Content revision data
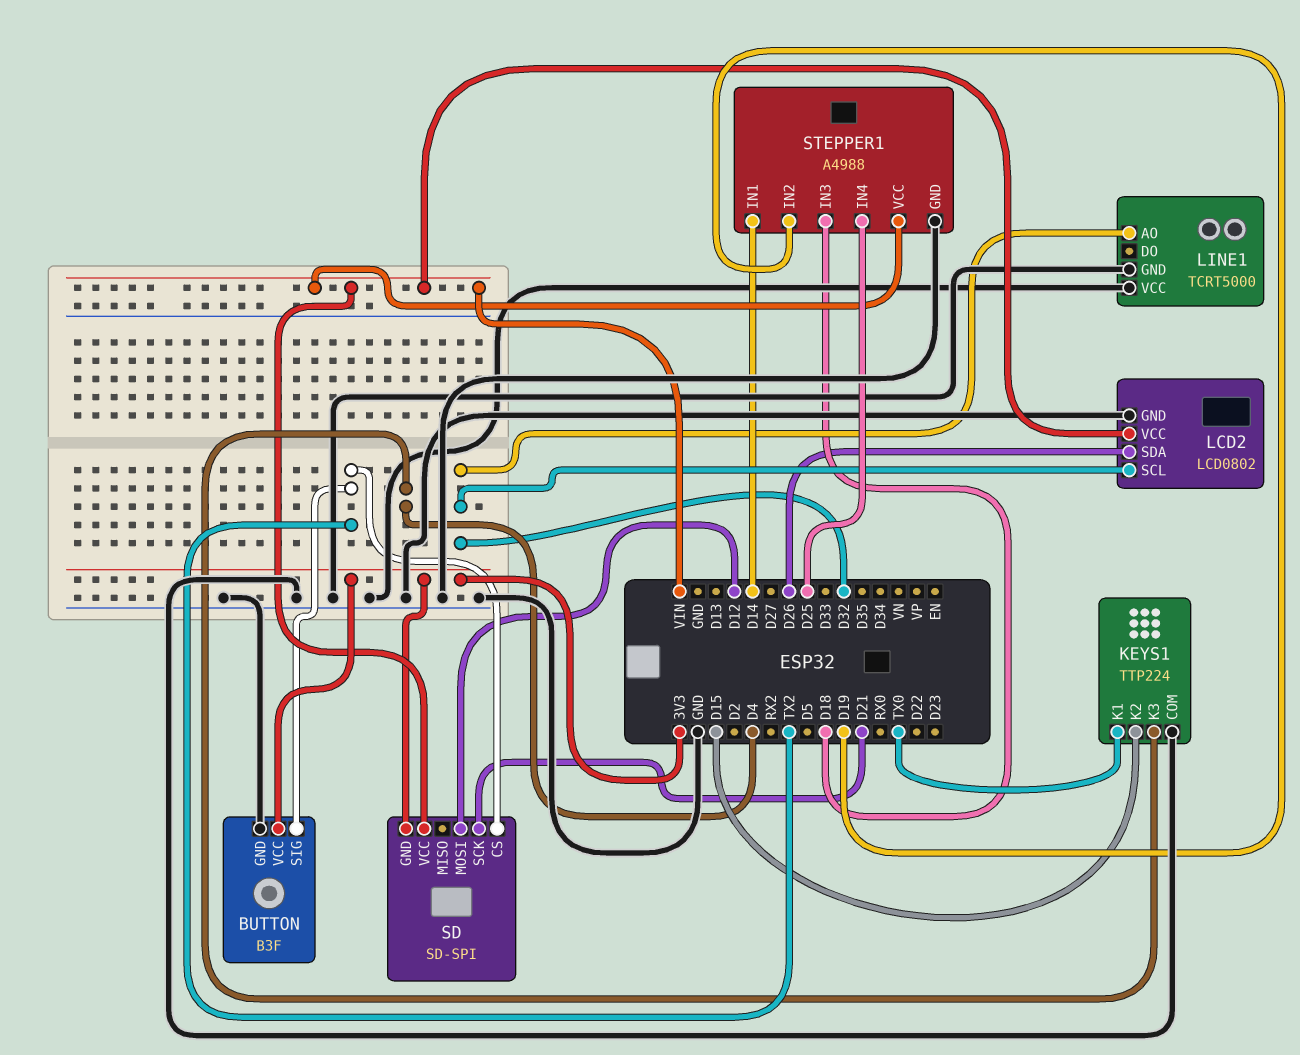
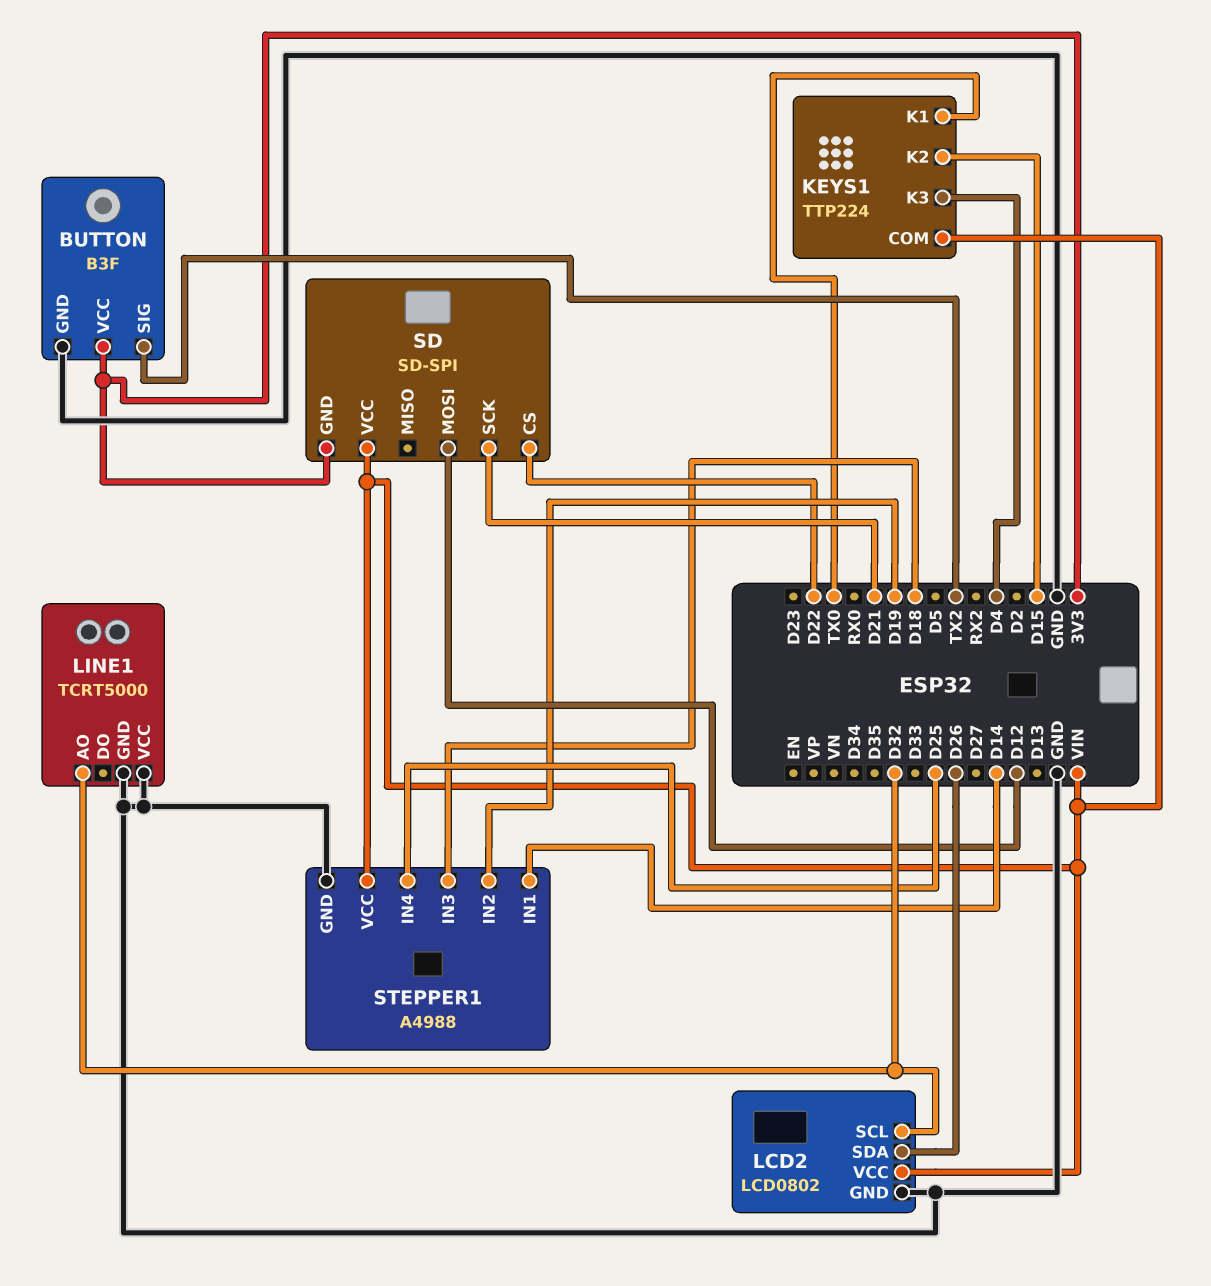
KEYS1 pin COM: GND -> VIN
SD pin CS: TX2 -> D22

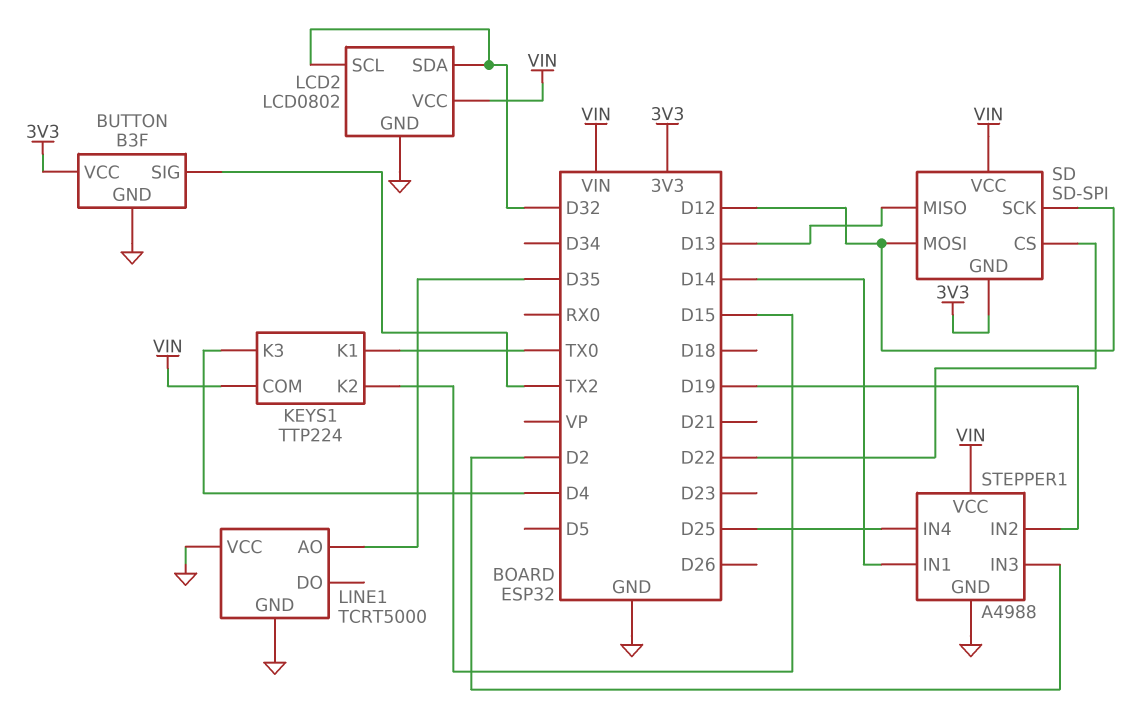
LCD2 pin SDA: D26 -> D32
LINE1 pin AO: D32 -> D35
SD pin MISO: none -> D13
SD pin SCK: D21 -> D12
STEPPER1 pin IN3: D18 -> D2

◆ **TASK OBJECTIVE**
Please print all the lines above exactly as given and leave out every picture.

◆ **RESPONSE BOX**
KEYS1 pin COM: GND -> VIN
SD pin CS: TX2 -> D22

LCD2 pin SDA: D26 -> D32
LINE1 pin AO: D32 -> D35
SD pin MISO: none -> D13
SD pin SCK: D21 -> D12
STEPPER1 pin IN3: D18 -> D2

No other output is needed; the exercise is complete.